▶ [What you have to do]
Reproduce the full listing below exactly. Do not include the pictures.

▶ [Dataset content]
————
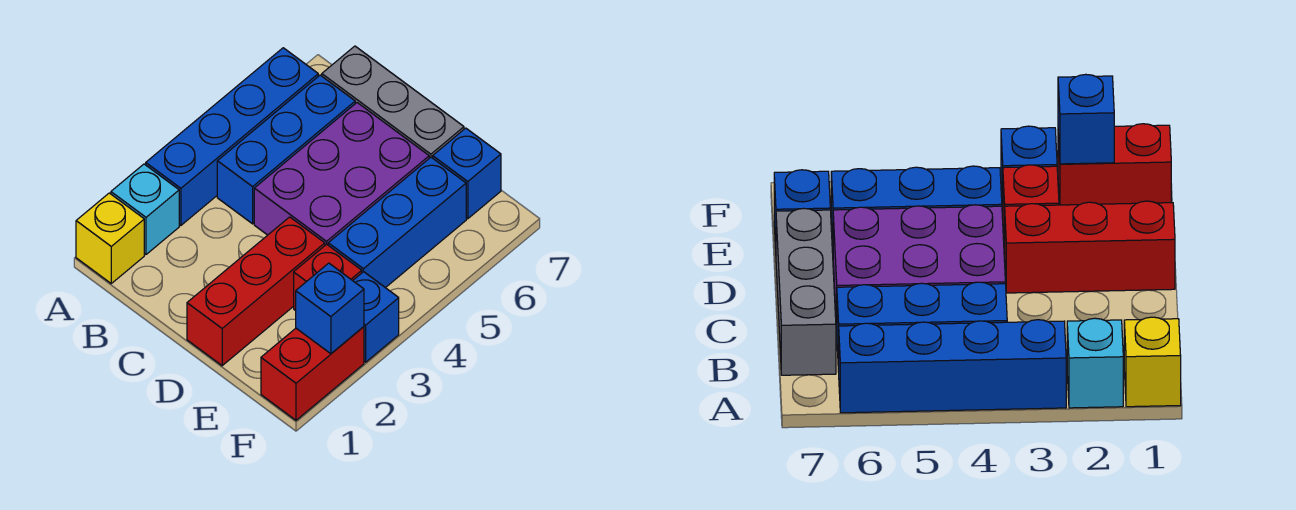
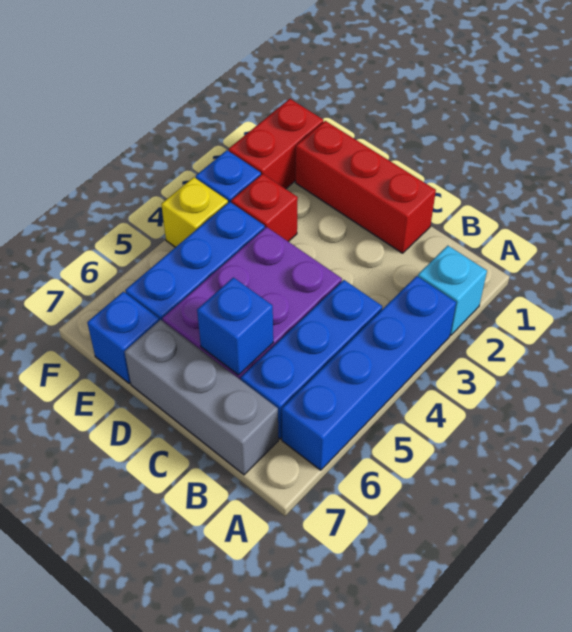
yellow brick A1 level 1 -> yellow brick F4 level 1
red brick D1:D3 level 1 -> red brick C1:E1 level 1
blue brick F2 level 2 -> blue brick C6 level 2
————
▶ [Task answer]
yellow brick A1 level 1 -> yellow brick F4 level 1
red brick D1:D3 level 1 -> red brick C1:E1 level 1
blue brick F2 level 2 -> blue brick C6 level 2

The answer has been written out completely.